Task brief
The answer should be every line below, repeated exactly, with the images left out.

________

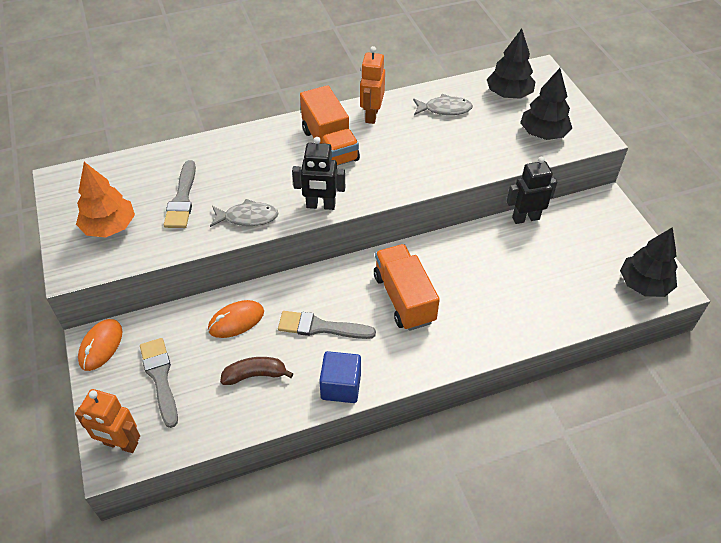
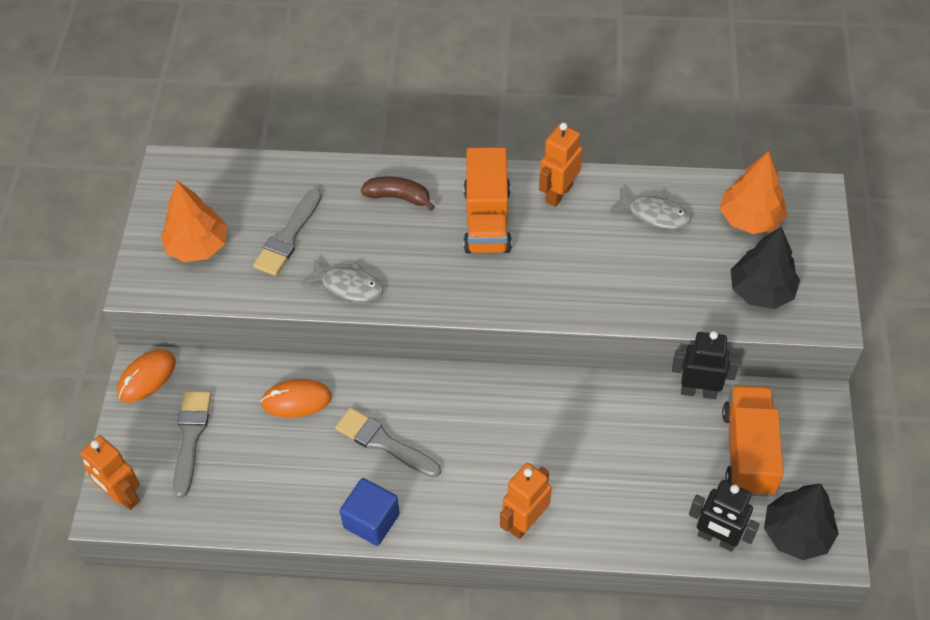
camera: 25 degrees right, 5 degrees up
brown banana [220,357,294,385] -> brown banana moved to [361,176,435,211]
black robot [292,137,345,210] -> black robot moved to [689,480,760,552]
orange truck [374,244,440,331] -> orange truck moved to [722,385,784,497]
black tree [487,29,535,99] -> orange tree [720,151,787,234]
none -> orange robot [500,463,552,539]

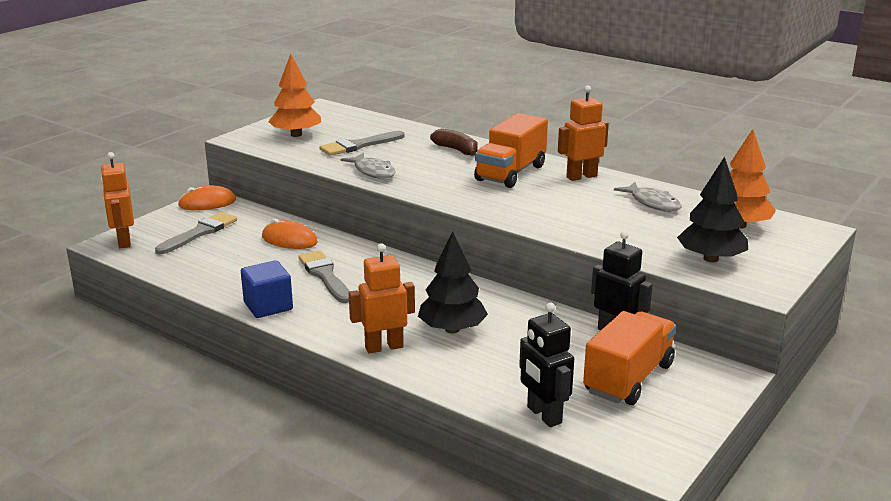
camera: 30 degrees right, 30 degrees down
black tree [764,484,839,560] -> black tree moved to [418,232,488,333]

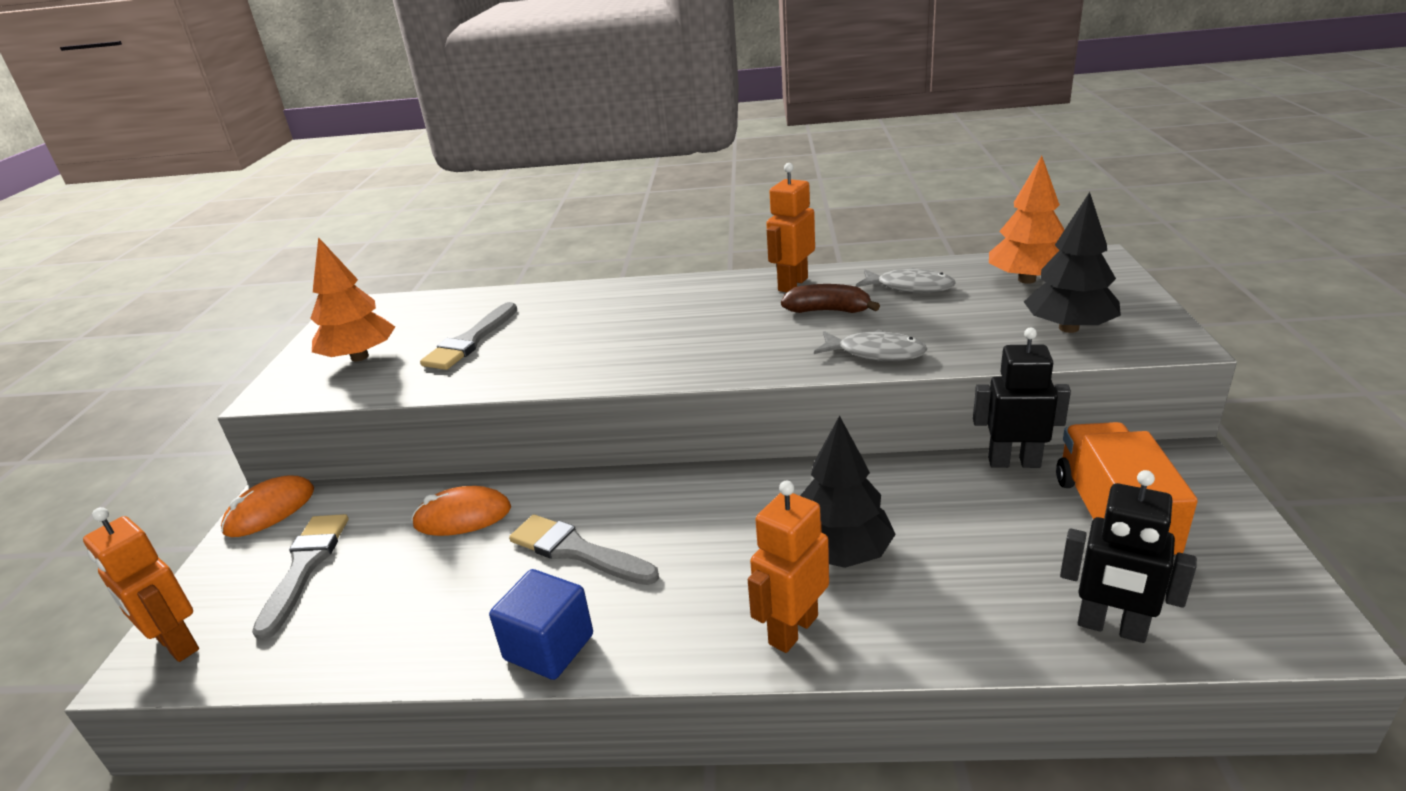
camera: 30 degrees left, 5 degrees up
grey fish [341,153,395,179] -> grey fish moved to [814,329,927,361]
brown banana [430,129,478,156] -> brown banana moved to [781,284,880,313]
orange truck [474,113,548,188] -> none

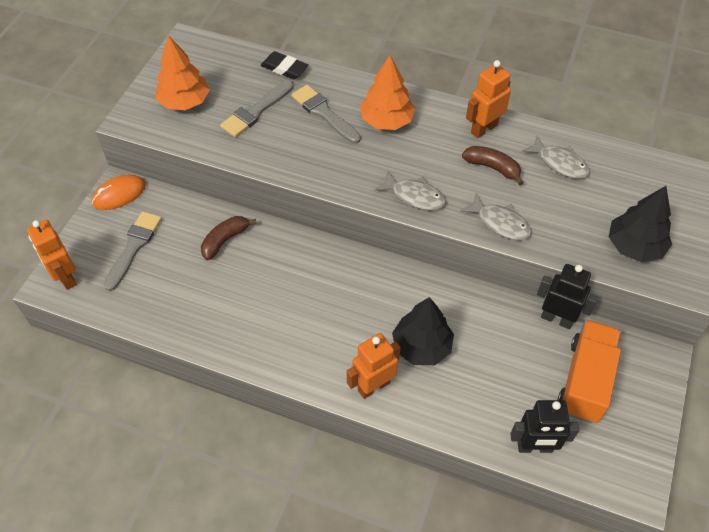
camera: 15 degrees right, 25 degrees up
orange mouse [412,486,511,536] -> brown banana [201,216,257,260]
blue cube [489,569,593,680] -> none
grey brush [509,514,659,585] -> grey brush moved to [291,85,361,144]
orange tree [989,156,1064,284] -> orange tree moved to [360,55,415,130]
black robot [1060,470,1197,643] -> black robot turned 45 degrees counterclockwise [510,400,579,453]
none -> black eraser [261,51,308,79]
none -> grey fish [375,171,446,210]

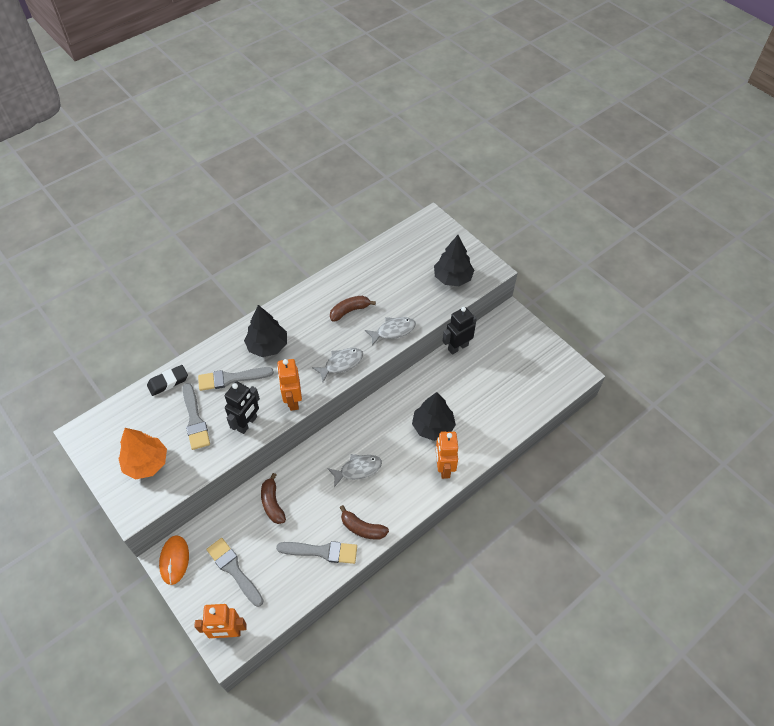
camera: 60 degrees left, 0 degrees up
orange tree [360,55,415,130] -> black tree [244,305,287,357]
orange robot [466,60,511,138] -> orange robot moved to [277,359,302,411]
black robot [510,400,579,453] -> black robot moved to [225,381,260,434]
grey fish [522,135,590,179] -> grey fish moved to [327,454,382,487]
orange truck [557,320,621,423] -> none
none -> grey brush [276,541,357,564]
none -> brown banana [339,505,389,540]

________

Reply
camera: 25 degrees right, 5 degrees up
brown banana [220,357,294,385] -> brown banana moved to [361,176,435,211]
black robot [292,137,345,210] -> black robot moved to [689,480,760,552]
orange truck [374,244,440,331] -> orange truck moved to [722,385,784,497]
black tree [487,29,535,99] -> orange tree [720,151,787,234]
none -> orange robot [500,463,552,539]

camera: 30 degrees right, 30 degrees down
black tree [764,484,839,560] -> black tree moved to [418,232,488,333]

camera: 30 degrees left, 5 degrees up
grey fish [341,153,395,179] -> grey fish moved to [814,329,927,361]
brown banana [430,129,478,156] -> brown banana moved to [781,284,880,313]
orange truck [474,113,548,188] -> none

camera: 15 degrees right, 25 degrees up
orange mouse [412,486,511,536] -> brown banana [201,216,257,260]
blue cube [489,569,593,680] -> none
grey brush [509,514,659,585] -> grey brush moved to [291,85,361,144]
orange tree [989,156,1064,284] -> orange tree moved to [360,55,415,130]
black robot [1060,470,1197,643] -> black robot turned 45 degrees counterclockwise [510,400,579,453]
none -> black eraser [261,51,308,79]
none -> grey fish [375,171,446,210]

camera: 60 degrees left, 0 degrees up
orange tree [360,55,415,130] -> black tree [244,305,287,357]
orange robot [466,60,511,138] -> orange robot moved to [277,359,302,411]
black robot [510,400,579,453] -> black robot moved to [225,381,260,434]
grey fish [522,135,590,179] -> grey fish moved to [327,454,382,487]
orange truck [557,320,621,423] -> none
none -> grey brush [276,541,357,564]
none -> brown banana [339,505,389,540]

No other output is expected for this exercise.